__Instructions for the task__. Which lines run from the one containing "R2: 51k (GND, U1/in+) -> 51k (3V3, GND)" to the end of the material below? Copy them exactly, pictures excluded.

__Supplied records__.
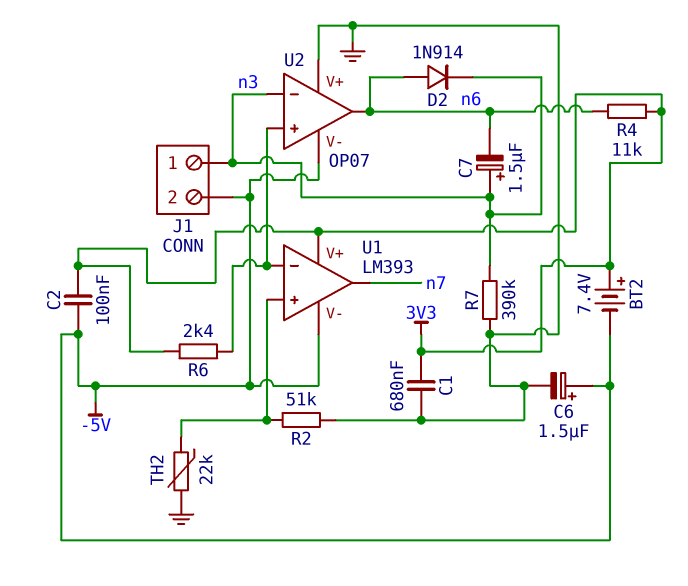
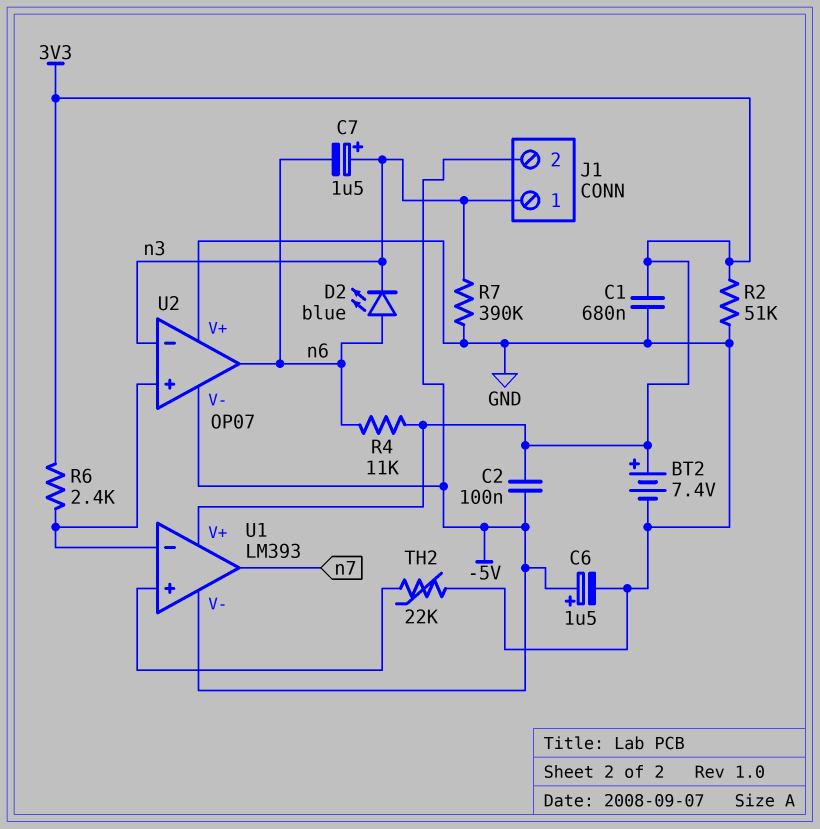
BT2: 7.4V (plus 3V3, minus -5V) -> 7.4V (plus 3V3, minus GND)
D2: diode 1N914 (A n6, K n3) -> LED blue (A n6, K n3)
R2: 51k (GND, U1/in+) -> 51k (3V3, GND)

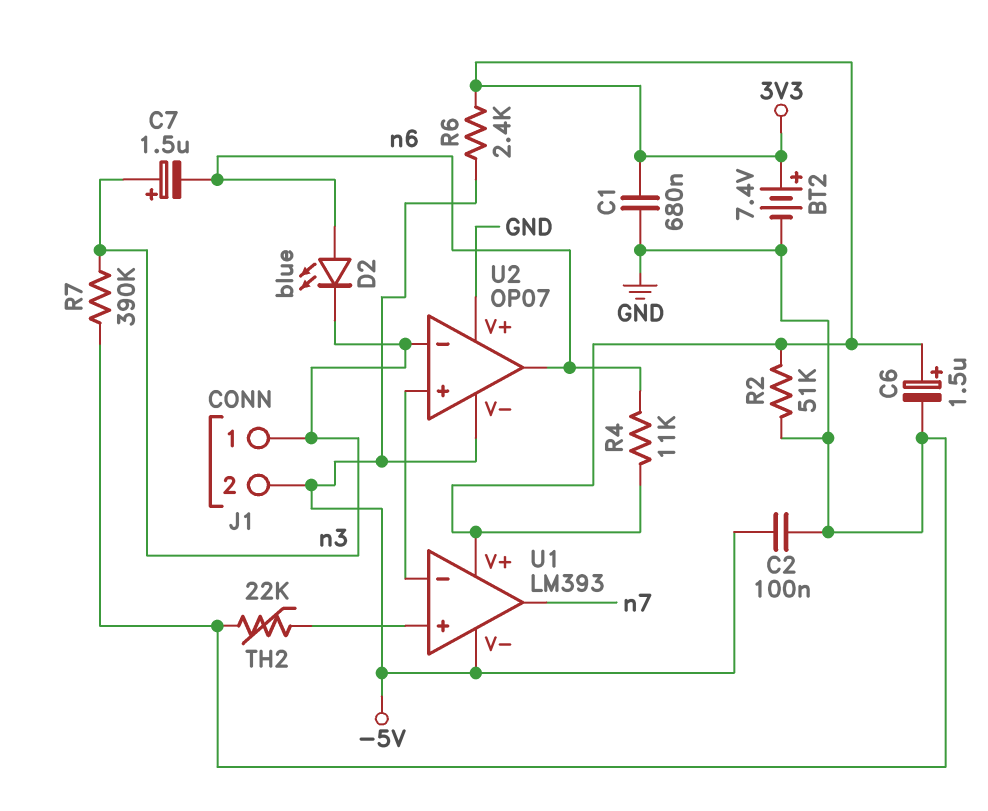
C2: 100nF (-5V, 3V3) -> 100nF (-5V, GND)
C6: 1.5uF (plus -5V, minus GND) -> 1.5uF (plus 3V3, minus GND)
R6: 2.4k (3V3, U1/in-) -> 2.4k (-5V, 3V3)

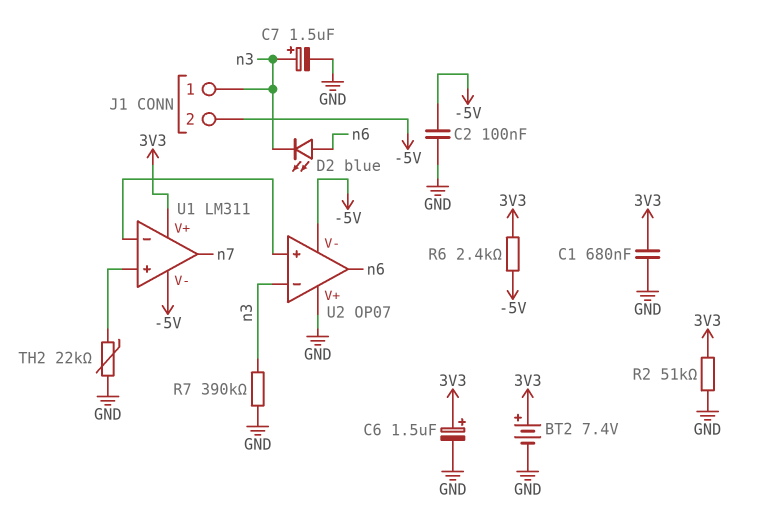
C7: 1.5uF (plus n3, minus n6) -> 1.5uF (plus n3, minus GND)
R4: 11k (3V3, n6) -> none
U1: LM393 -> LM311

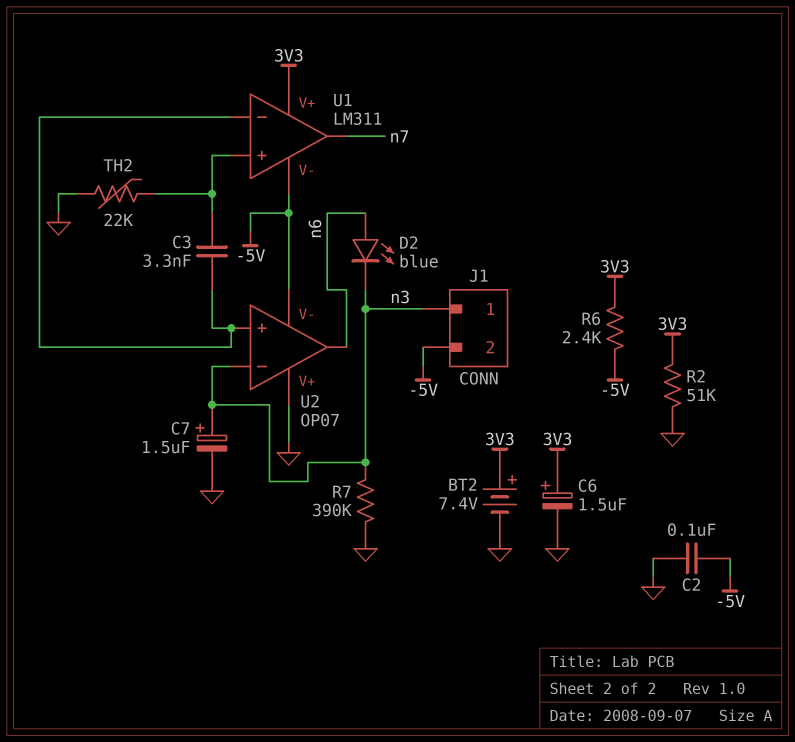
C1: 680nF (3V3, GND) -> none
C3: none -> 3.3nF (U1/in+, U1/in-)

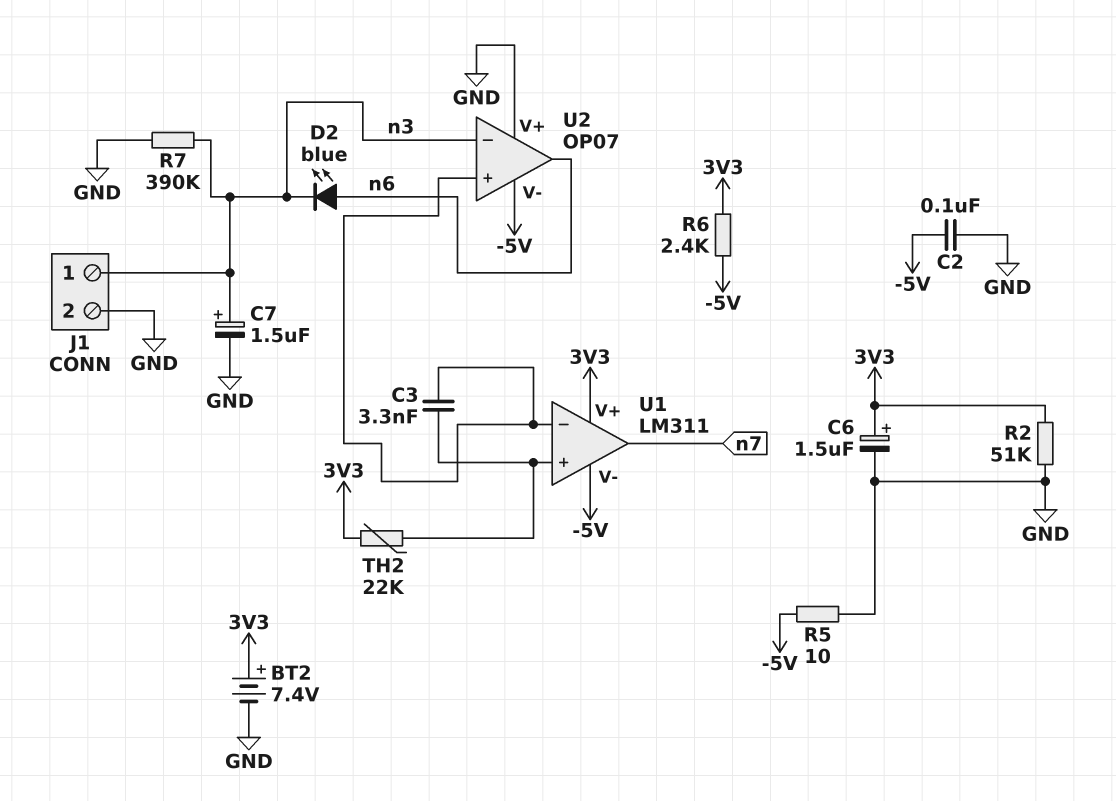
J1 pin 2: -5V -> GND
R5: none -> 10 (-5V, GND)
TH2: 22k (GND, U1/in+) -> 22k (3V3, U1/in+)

__Response to the exercise__.
R2: 51k (GND, U1/in+) -> 51k (3V3, GND)

C2: 100nF (-5V, 3V3) -> 100nF (-5V, GND)
C6: 1.5uF (plus -5V, minus GND) -> 1.5uF (plus 3V3, minus GND)
R6: 2.4k (3V3, U1/in-) -> 2.4k (-5V, 3V3)

C7: 1.5uF (plus n3, minus n6) -> 1.5uF (plus n3, minus GND)
R4: 11k (3V3, n6) -> none
U1: LM393 -> LM311

C1: 680nF (3V3, GND) -> none
C3: none -> 3.3nF (U1/in+, U1/in-)

J1 pin 2: -5V -> GND
R5: none -> 10 (-5V, GND)
TH2: 22k (GND, U1/in+) -> 22k (3V3, U1/in+)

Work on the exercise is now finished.